(Data records Opens)

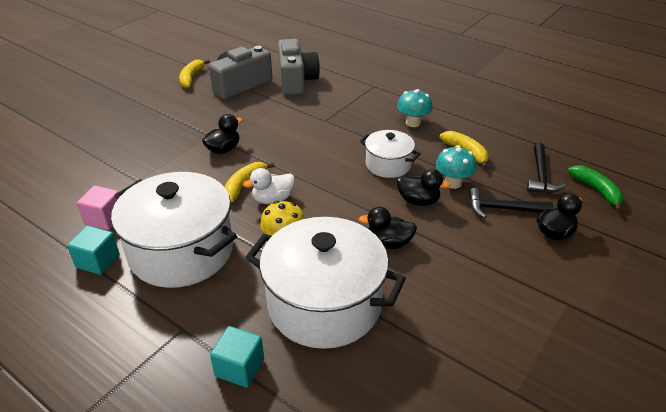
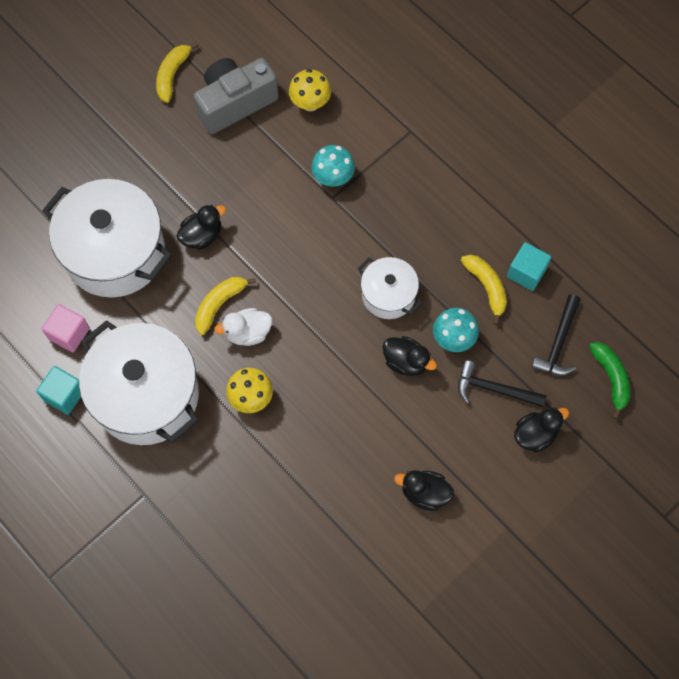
camera: 10 degrees right, 30 degrees up
(239, 367) = (190, 545): turquoise cube -> turquoise cube (526, 272)
(296, 81) = (310, 103): grey camera -> yellow mushroom
(324, 304) = (276, 488): white pot -> white pot (115, 253)
(388, 243) = (357, 419): black duck -> black duck (424, 493)
(413, 123) = (439, 220): turquoise mushroom -> turquoise mushroom (333, 178)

(Data records Closes)

● Task item
Every line above is to be returned exactly, with its pictures removed.

● Task response
camera: 10 degrees right, 30 degrees up
(239, 367) = (190, 545): turquoise cube -> turquoise cube (526, 272)
(296, 81) = (310, 103): grey camera -> yellow mushroom
(324, 304) = (276, 488): white pot -> white pot (115, 253)
(388, 243) = (357, 419): black duck -> black duck (424, 493)
(413, 123) = (439, 220): turquoise mushroom -> turquoise mushroom (333, 178)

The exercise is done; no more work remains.